[Revision comparison data]
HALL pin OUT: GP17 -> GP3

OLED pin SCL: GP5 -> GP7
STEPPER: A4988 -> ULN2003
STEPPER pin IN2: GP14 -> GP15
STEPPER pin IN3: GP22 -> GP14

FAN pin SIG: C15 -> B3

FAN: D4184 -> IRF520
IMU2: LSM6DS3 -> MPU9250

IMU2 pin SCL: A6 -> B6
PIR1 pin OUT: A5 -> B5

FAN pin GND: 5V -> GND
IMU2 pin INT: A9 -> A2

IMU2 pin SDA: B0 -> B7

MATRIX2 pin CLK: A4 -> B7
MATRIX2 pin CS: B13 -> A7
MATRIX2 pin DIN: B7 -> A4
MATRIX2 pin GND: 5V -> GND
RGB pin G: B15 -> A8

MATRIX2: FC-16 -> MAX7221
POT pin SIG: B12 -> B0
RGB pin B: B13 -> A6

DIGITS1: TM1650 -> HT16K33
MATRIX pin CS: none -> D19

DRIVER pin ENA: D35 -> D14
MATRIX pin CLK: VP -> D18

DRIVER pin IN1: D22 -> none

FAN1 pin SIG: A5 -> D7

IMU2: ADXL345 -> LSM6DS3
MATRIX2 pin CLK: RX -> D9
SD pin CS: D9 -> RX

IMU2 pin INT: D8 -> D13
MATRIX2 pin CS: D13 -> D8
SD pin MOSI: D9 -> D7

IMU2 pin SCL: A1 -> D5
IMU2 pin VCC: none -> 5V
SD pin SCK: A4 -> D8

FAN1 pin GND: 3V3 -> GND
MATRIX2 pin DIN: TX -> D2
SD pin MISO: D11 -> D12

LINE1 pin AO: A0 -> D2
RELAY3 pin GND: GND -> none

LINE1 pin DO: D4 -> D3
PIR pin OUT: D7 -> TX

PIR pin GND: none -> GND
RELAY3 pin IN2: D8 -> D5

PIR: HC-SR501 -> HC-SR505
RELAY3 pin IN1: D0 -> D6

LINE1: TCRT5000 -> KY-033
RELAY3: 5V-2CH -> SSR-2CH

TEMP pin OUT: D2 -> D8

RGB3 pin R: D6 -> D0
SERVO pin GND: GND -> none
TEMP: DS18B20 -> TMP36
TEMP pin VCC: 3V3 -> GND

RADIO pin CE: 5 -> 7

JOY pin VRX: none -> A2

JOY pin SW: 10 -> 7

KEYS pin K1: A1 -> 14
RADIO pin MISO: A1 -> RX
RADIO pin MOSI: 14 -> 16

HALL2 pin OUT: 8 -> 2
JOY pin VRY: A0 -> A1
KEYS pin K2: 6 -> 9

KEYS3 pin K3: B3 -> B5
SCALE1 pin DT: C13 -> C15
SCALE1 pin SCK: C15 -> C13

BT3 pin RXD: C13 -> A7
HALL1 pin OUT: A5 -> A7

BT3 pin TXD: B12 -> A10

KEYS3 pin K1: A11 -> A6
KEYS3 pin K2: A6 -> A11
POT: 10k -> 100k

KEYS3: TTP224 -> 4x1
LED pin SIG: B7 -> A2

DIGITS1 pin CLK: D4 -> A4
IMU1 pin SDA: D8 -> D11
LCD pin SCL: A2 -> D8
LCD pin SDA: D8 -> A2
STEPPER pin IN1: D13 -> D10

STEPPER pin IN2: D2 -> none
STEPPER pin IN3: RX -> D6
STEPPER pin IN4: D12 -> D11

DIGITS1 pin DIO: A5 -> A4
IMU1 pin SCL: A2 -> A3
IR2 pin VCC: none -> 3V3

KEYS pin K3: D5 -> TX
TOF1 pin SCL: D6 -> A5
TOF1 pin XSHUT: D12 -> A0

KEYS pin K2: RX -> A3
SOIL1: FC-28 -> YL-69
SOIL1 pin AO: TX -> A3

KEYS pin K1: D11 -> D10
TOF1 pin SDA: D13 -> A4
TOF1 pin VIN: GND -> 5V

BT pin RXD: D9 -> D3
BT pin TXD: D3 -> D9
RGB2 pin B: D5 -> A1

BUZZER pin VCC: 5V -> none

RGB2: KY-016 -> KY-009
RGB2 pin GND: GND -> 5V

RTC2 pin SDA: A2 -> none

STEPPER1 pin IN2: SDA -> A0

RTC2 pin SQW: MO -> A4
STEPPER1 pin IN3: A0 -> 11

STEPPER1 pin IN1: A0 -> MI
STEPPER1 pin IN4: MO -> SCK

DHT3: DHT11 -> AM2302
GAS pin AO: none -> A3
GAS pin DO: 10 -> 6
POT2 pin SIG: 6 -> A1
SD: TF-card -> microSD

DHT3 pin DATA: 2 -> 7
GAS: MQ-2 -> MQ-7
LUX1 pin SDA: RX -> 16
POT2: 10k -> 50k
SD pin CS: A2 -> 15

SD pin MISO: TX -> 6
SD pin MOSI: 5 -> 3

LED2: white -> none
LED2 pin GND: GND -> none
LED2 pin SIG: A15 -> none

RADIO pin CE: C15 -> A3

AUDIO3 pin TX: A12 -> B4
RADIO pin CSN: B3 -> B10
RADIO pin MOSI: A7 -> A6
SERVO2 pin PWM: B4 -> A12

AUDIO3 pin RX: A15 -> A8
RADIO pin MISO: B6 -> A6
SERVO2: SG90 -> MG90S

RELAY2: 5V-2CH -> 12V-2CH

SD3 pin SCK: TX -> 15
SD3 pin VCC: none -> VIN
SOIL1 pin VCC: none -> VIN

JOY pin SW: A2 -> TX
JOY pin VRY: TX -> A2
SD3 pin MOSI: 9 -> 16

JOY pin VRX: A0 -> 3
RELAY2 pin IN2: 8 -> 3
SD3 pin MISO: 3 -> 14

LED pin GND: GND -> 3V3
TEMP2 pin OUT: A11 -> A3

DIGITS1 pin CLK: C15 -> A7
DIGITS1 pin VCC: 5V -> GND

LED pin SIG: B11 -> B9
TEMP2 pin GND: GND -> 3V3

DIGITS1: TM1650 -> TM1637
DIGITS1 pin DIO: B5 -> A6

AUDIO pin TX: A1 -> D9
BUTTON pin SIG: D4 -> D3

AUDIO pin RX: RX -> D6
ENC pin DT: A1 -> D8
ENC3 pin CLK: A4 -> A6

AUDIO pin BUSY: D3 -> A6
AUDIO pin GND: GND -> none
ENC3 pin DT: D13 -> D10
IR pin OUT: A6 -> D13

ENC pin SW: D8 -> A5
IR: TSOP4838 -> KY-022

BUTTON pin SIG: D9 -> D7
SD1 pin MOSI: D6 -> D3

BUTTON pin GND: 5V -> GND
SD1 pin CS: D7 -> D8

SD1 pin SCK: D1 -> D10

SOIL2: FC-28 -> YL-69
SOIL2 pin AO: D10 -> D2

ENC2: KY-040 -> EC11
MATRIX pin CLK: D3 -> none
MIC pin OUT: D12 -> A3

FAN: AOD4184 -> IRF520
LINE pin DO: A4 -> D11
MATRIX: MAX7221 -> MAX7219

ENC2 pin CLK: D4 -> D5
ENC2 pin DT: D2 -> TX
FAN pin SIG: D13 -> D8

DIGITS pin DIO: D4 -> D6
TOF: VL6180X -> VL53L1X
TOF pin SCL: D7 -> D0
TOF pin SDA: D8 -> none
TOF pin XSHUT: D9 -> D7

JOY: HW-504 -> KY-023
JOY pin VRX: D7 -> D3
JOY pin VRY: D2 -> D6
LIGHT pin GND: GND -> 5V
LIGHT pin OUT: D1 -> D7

PROBLEM DESCRIPTION
From the line that has "STEPPER pin IN3: RX -> D6" through the line that has "TOF1 pin SDA: D13 -> A4", copy every line exactly as it appears above, and leave out all others.

WRITTEN ANSWER
STEPPER pin IN3: RX -> D6
STEPPER pin IN4: D12 -> D11

DIGITS1 pin DIO: A5 -> A4
IMU1 pin SCL: A2 -> A3
IR2 pin VCC: none -> 3V3

KEYS pin K3: D5 -> TX
TOF1 pin SCL: D6 -> A5
TOF1 pin XSHUT: D12 -> A0

KEYS pin K2: RX -> A3
SOIL1: FC-28 -> YL-69
SOIL1 pin AO: TX -> A3

KEYS pin K1: D11 -> D10
TOF1 pin SDA: D13 -> A4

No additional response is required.